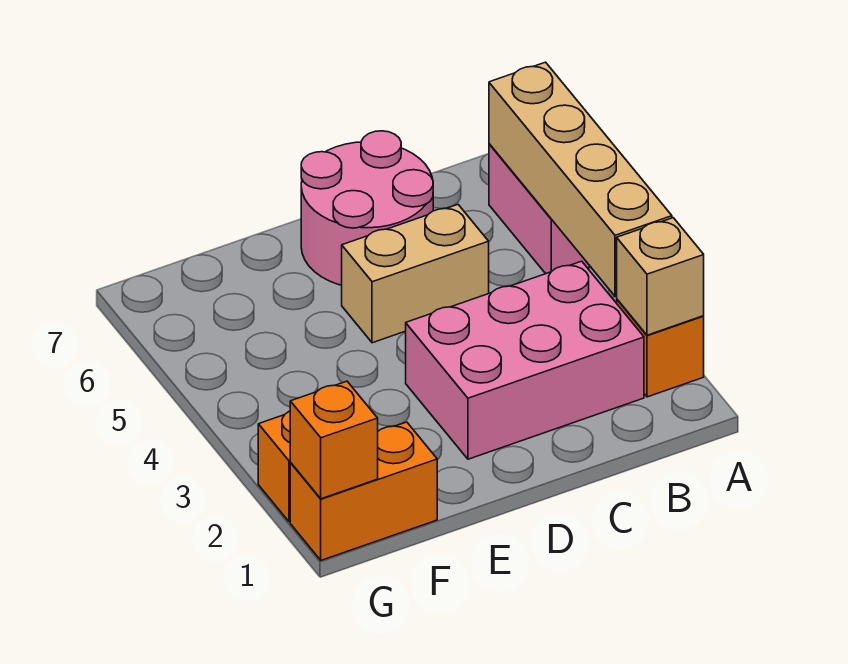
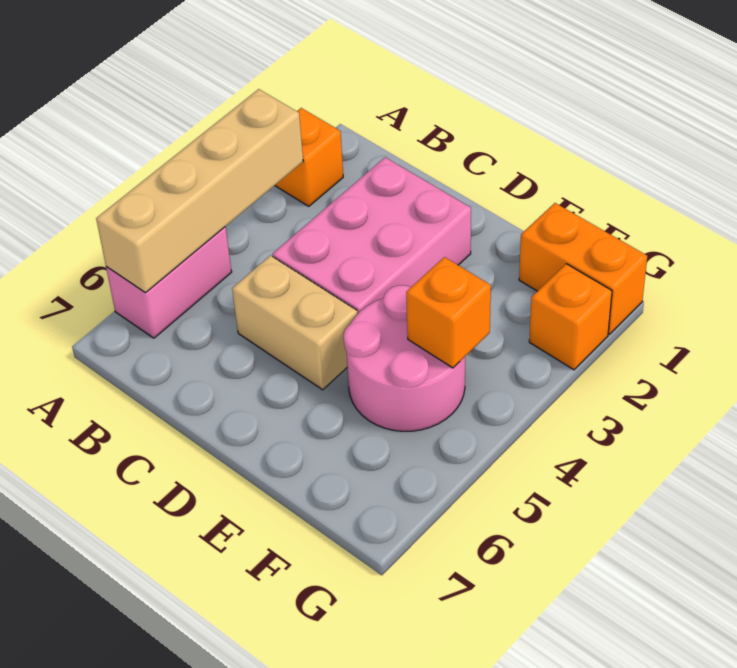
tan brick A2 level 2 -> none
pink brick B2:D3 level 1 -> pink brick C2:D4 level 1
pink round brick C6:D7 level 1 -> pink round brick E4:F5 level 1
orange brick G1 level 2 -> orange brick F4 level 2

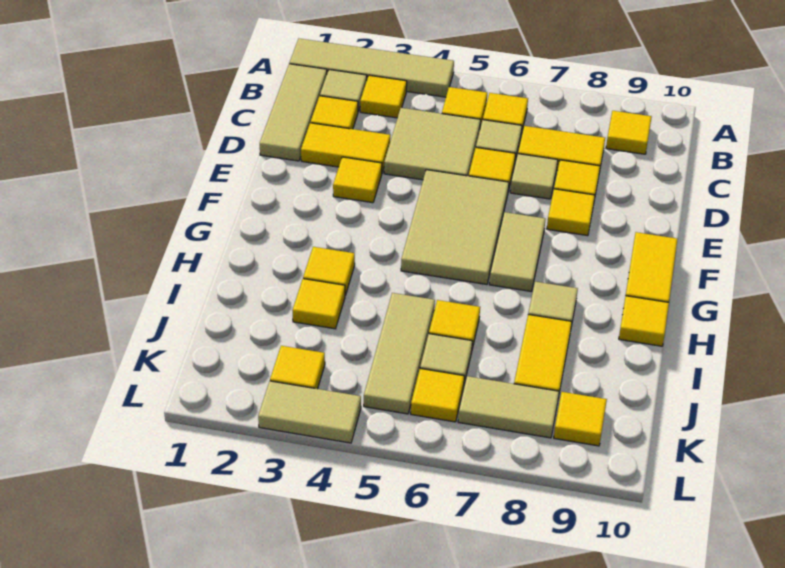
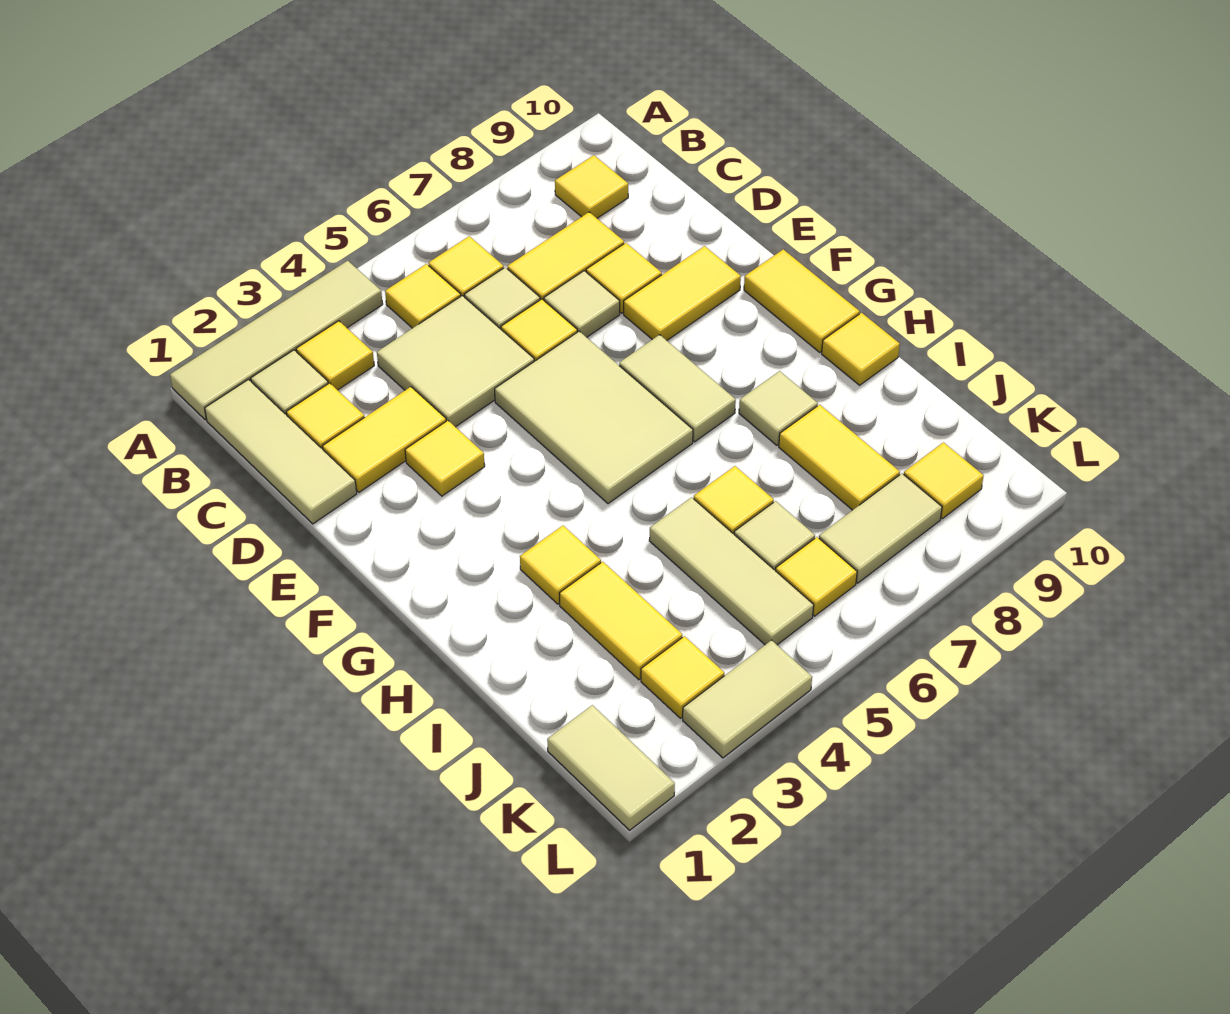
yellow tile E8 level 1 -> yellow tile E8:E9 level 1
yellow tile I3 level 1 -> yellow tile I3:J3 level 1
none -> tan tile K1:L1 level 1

++++++++

> [ASSIGNMENT] Above are records; say how many of their lines contain the word "pink", giving only the number.

> [WRITTEN RESPONSE] 2